PROBLEM STATEMENT:
Your answer must be the line holding "(281, 245) = (543, 186): green" followed by every later line through the end of the entries, exactly as written.
┄┄┄┄┄┄┄┄┄┄
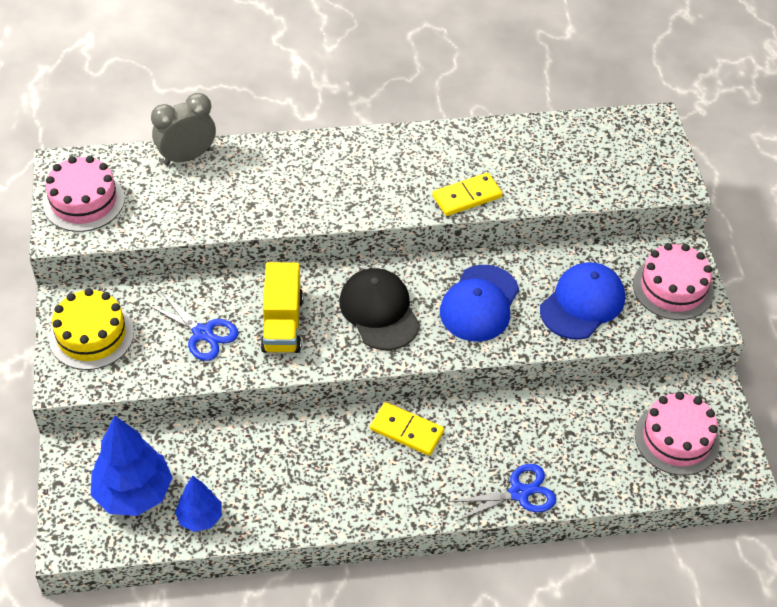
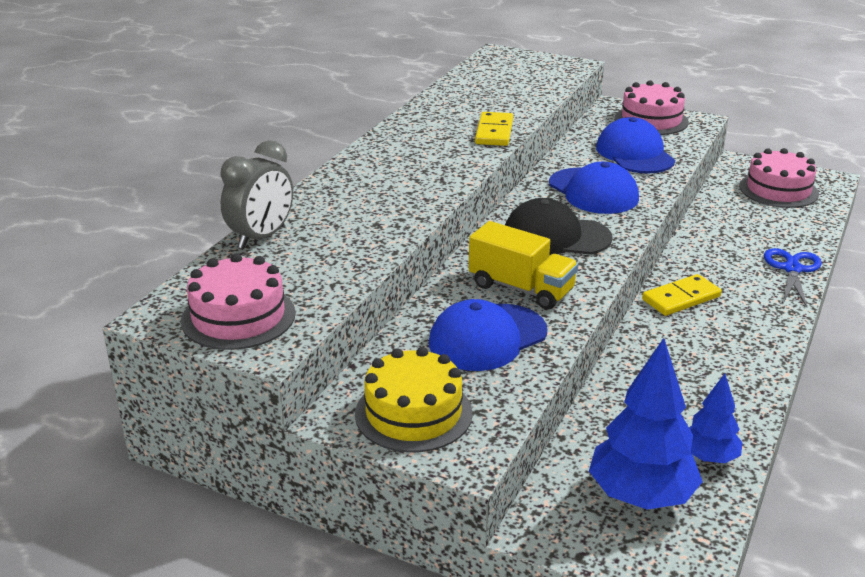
camera: 55 degrees left, 20 degrees down
(187, 157) = (261, 237): grey clock -> grey clock turned 150 degrees counterclockwise
(203, 333) = (487, 337): blue scissors -> blue cap

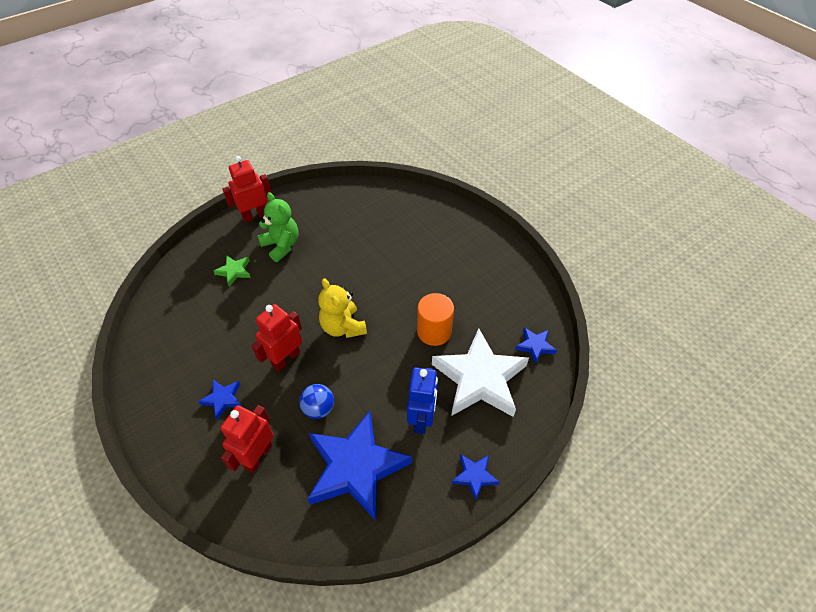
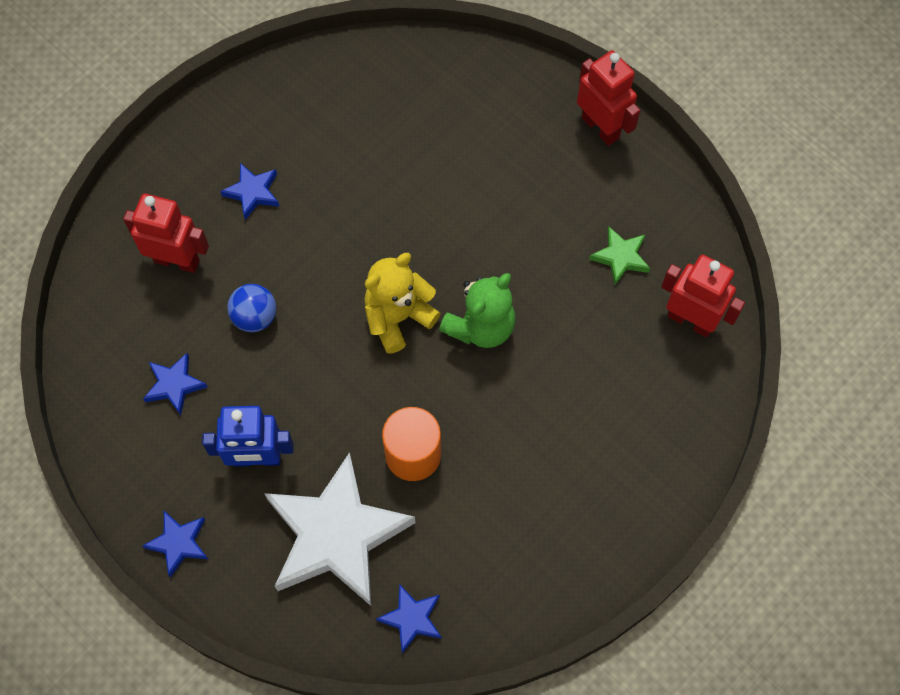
camera: 80 degrees right, 15 degrees up
(234, 271) = (475, 135): green star -> green star (620, 257)
(281, 245) = (543, 186): green teddy bear -> green teddy bear (481, 326)
(285, 359) = (328, 253): red robot -> red robot (690, 320)
(356, 467) = (174, 385): blue star -> blue star, size x0.43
┄┄┄┄┄┄┄┄┄┄
YOUR SOLUTION:
(281, 245) = (543, 186): green teddy bear -> green teddy bear (481, 326)
(285, 359) = (328, 253): red robot -> red robot (690, 320)
(356, 467) = (174, 385): blue star -> blue star, size x0.43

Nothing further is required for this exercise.